─── Source material
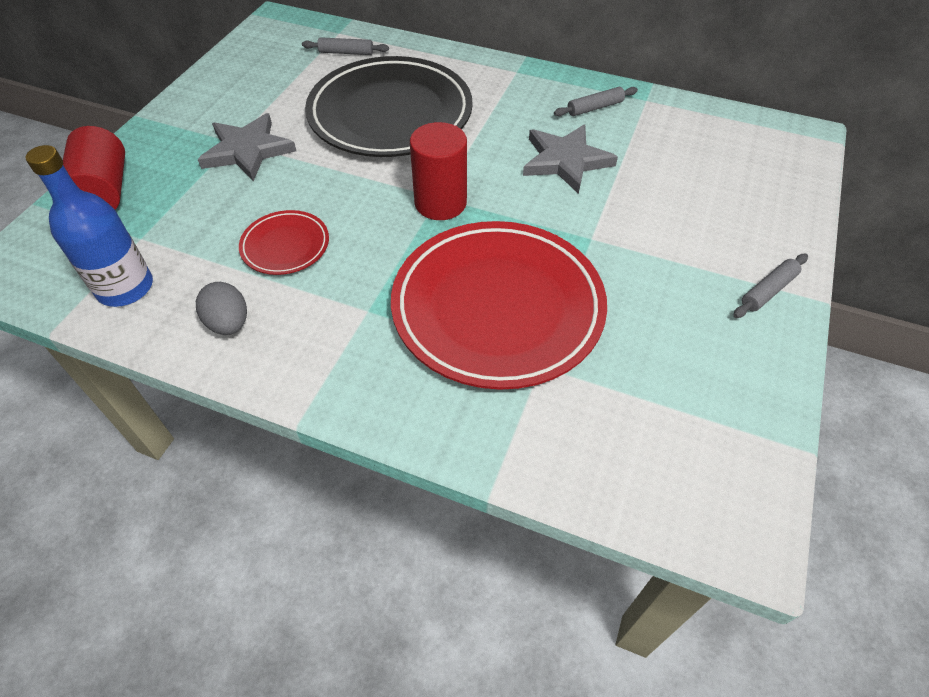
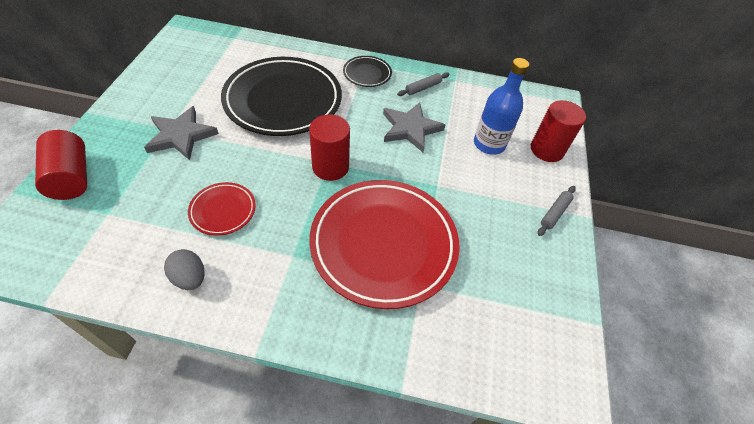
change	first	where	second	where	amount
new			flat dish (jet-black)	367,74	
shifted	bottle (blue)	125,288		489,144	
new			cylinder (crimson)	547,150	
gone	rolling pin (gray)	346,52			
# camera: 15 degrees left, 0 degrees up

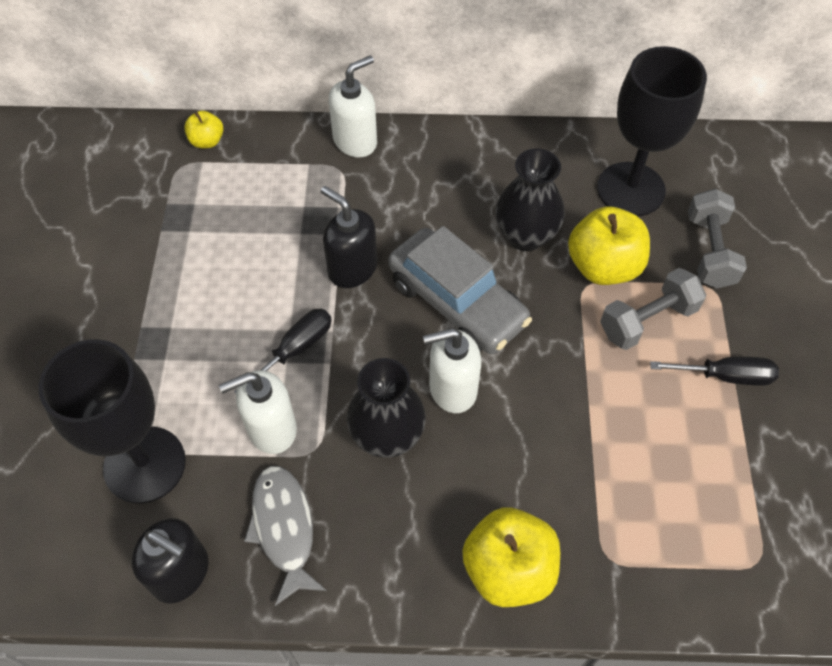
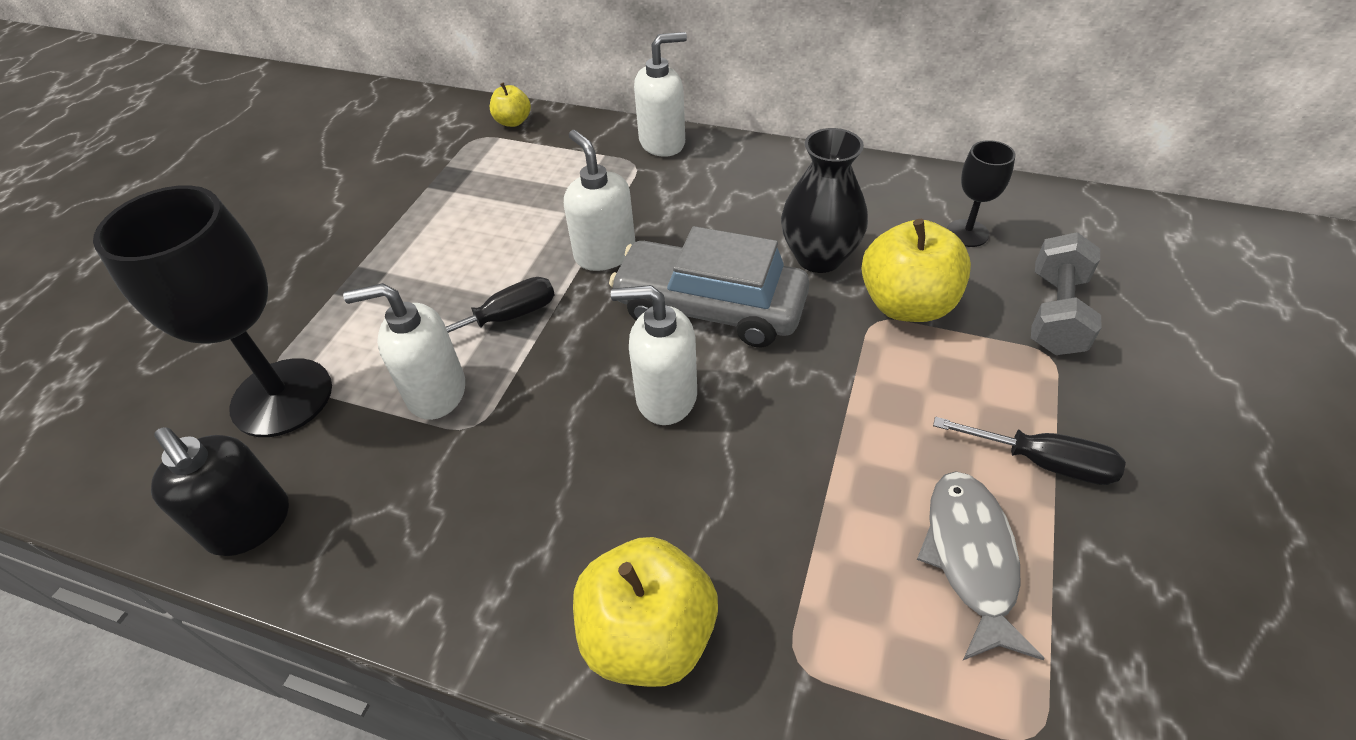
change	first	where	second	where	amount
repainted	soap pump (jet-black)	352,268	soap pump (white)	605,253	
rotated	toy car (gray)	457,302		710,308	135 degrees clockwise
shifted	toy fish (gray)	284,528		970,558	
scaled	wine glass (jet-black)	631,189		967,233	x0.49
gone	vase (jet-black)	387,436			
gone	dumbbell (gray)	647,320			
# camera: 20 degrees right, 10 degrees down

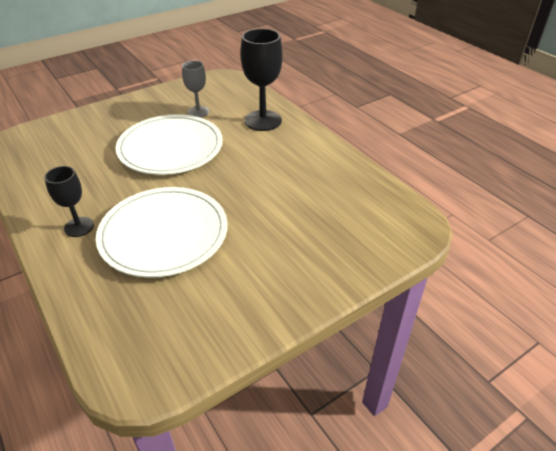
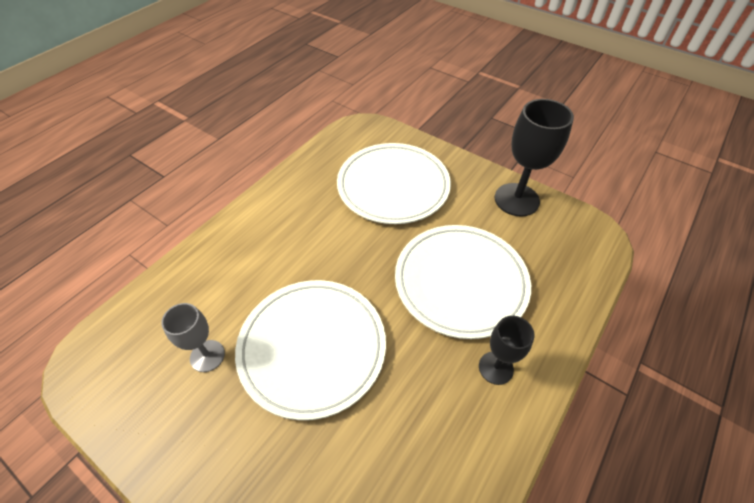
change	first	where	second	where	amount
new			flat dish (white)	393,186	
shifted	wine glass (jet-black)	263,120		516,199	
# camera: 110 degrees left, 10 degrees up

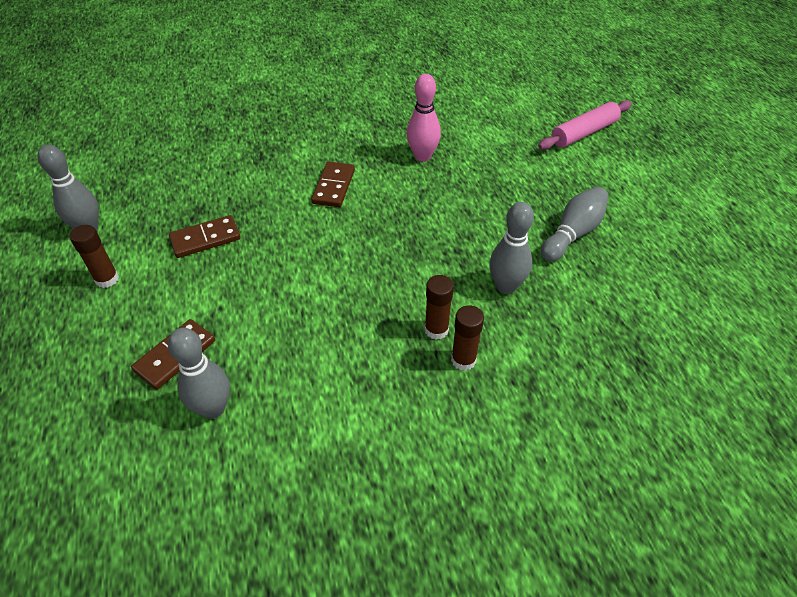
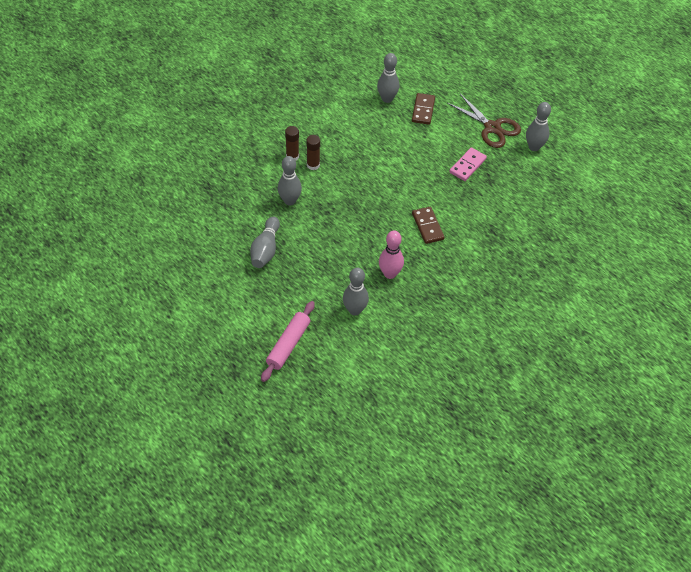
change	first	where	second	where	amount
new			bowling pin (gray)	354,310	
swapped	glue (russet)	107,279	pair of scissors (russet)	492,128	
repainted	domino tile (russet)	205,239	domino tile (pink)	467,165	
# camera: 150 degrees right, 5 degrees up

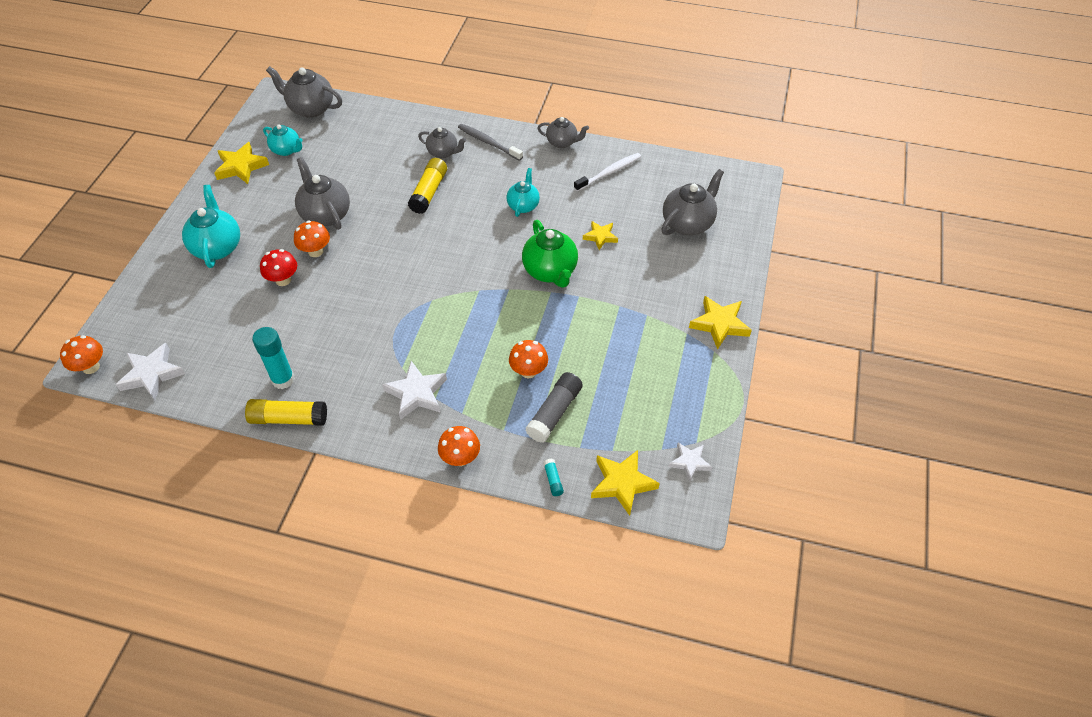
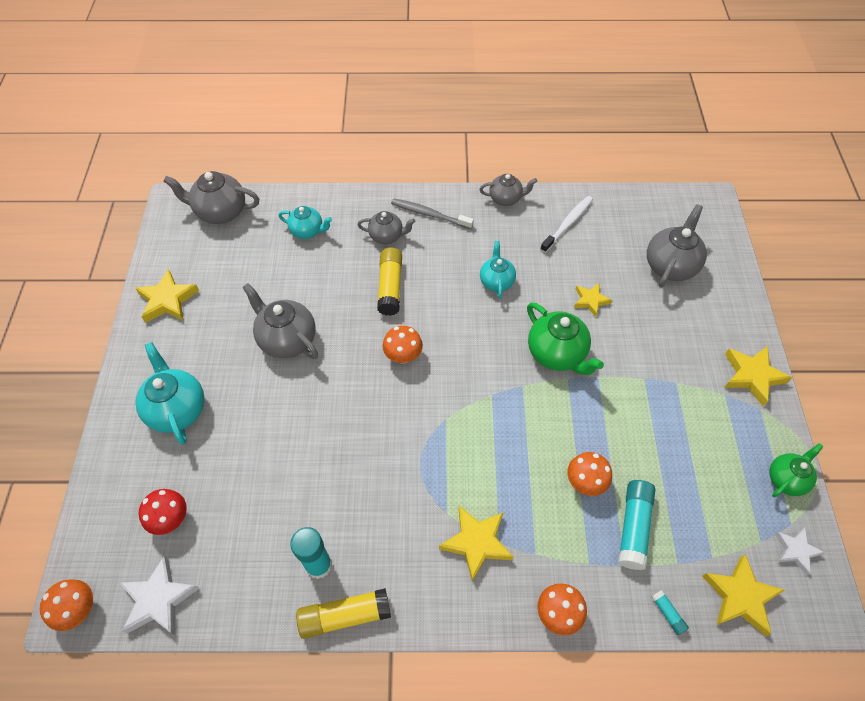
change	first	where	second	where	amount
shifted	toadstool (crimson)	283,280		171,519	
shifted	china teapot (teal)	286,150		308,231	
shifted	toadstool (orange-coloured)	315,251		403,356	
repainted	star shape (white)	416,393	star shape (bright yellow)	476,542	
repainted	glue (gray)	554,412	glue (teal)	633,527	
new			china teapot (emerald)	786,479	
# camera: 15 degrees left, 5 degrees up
──────
Copy out the material above exactly; the images stay out.

change	first	where	second	where	amount
new			flat dish (jet-black)	367,74	
shifted	bottle (blue)	125,288		489,144	
new			cylinder (crimson)	547,150	
gone	rolling pin (gray)	346,52			
# camera: 15 degrees left, 0 degrees up

change	first	where	second	where	amount
repainted	soap pump (jet-black)	352,268	soap pump (white)	605,253	
rotated	toy car (gray)	457,302		710,308	135 degrees clockwise
shifted	toy fish (gray)	284,528		970,558	
scaled	wine glass (jet-black)	631,189		967,233	x0.49
gone	vase (jet-black)	387,436			
gone	dumbbell (gray)	647,320			
# camera: 20 degrees right, 10 degrees down

change	first	where	second	where	amount
new			flat dish (white)	393,186	
shifted	wine glass (jet-black)	263,120		516,199	
# camera: 110 degrees left, 10 degrees up

change	first	where	second	where	amount
new			bowling pin (gray)	354,310	
swapped	glue (russet)	107,279	pair of scissors (russet)	492,128	
repainted	domino tile (russet)	205,239	domino tile (pink)	467,165	
# camera: 150 degrees right, 5 degrees up

change	first	where	second	where	amount
shifted	toadstool (crimson)	283,280		171,519	
shifted	china teapot (teal)	286,150		308,231	
shifted	toadstool (orange-coloured)	315,251		403,356	
repainted	star shape (white)	416,393	star shape (bright yellow)	476,542	
repainted	glue (gray)	554,412	glue (teal)	633,527	
new			china teapot (emerald)	786,479	
# camera: 15 degrees left, 5 degrees up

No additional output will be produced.